== SOURCE MATERIAL ==
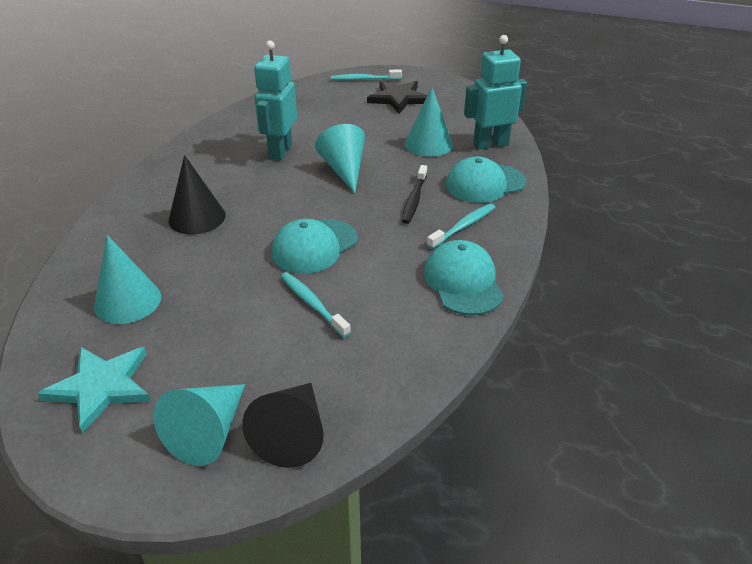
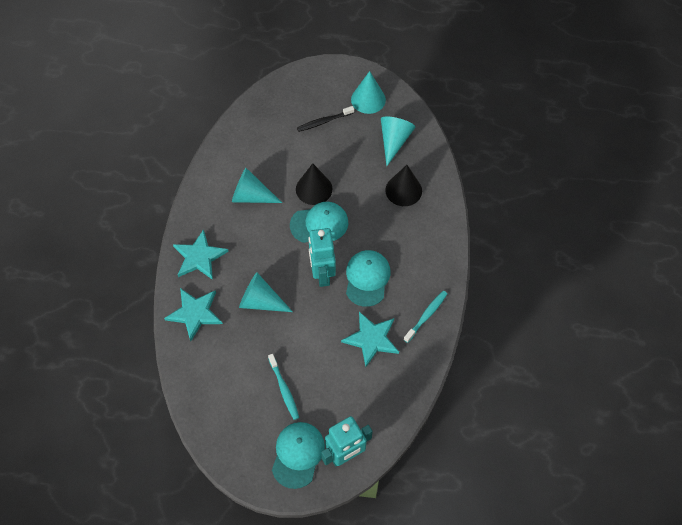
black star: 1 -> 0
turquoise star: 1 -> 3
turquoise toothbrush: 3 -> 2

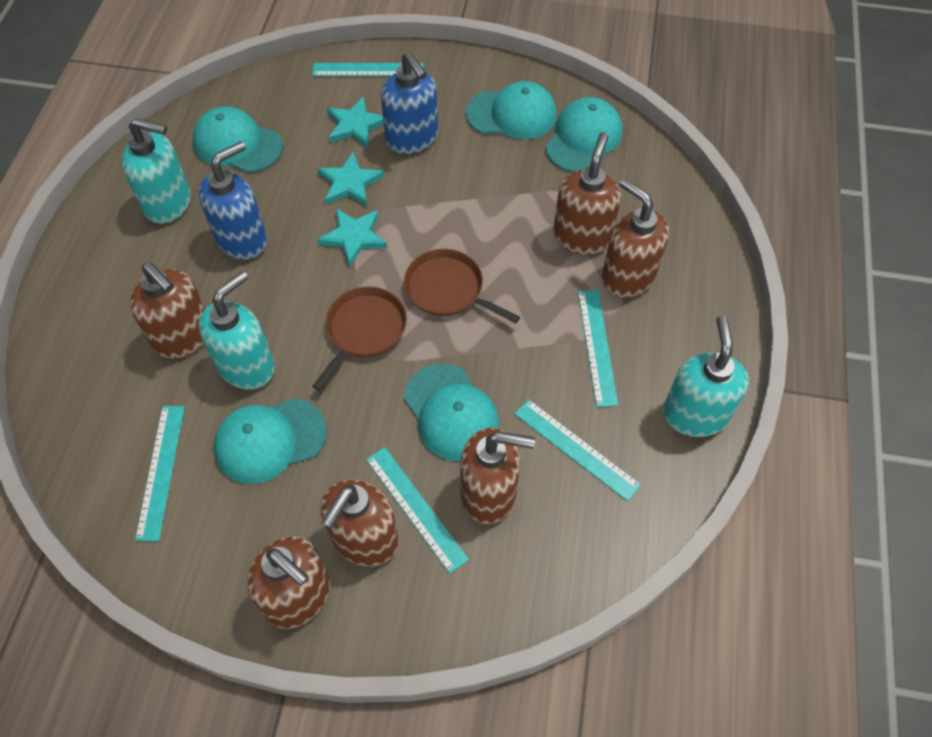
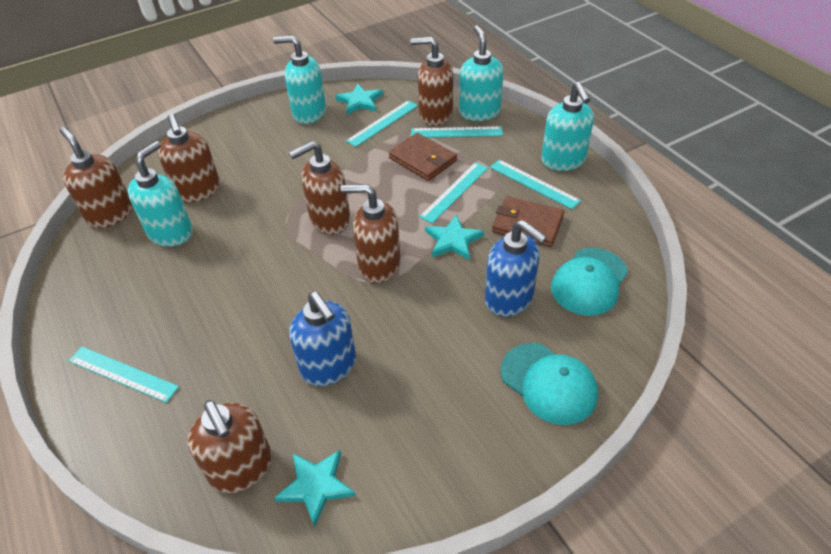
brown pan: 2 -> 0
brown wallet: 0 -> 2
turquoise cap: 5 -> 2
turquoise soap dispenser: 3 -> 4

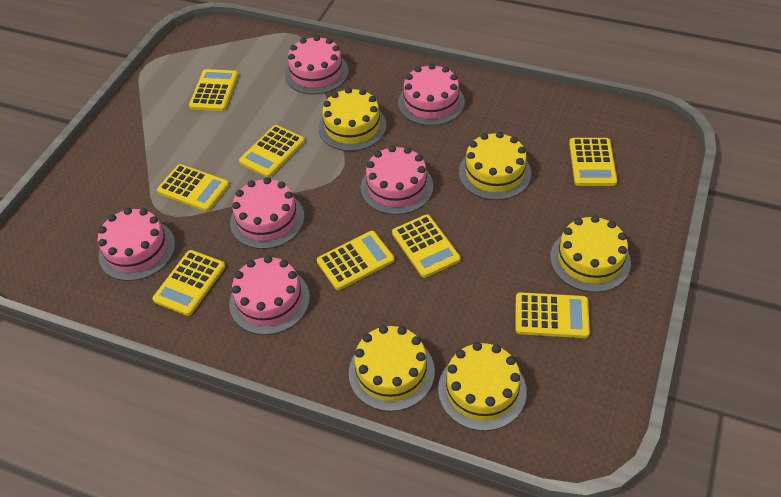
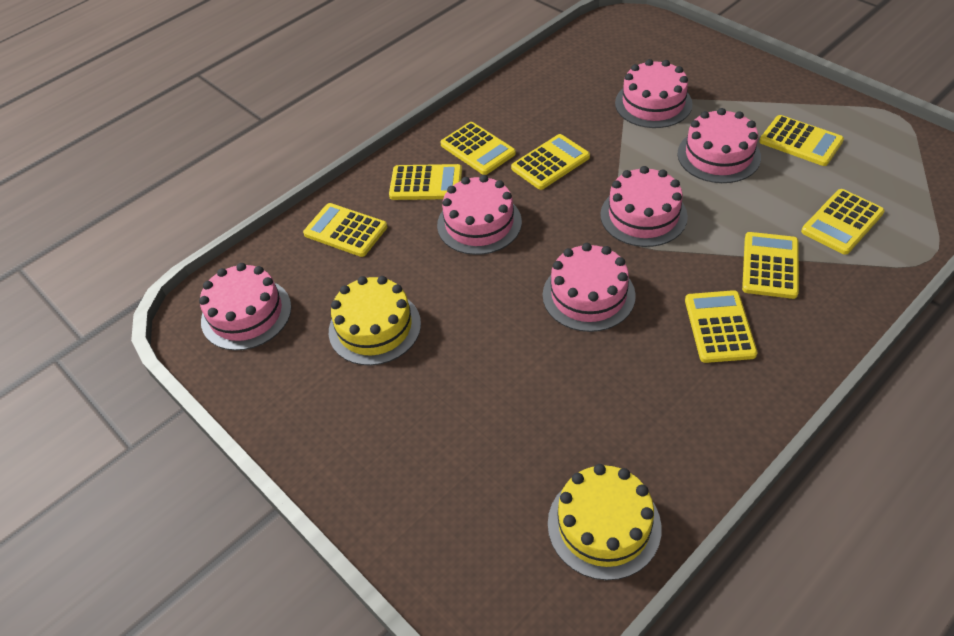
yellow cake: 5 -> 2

== BRIEF ==
Copy every line from the records above that contains the word "turquoise".

== RESULT OF THE EXERCISE ==
turquoise star: 1 -> 3
turquoise toothbrush: 3 -> 2
turquoise cap: 5 -> 2
turquoise soap dispenser: 3 -> 4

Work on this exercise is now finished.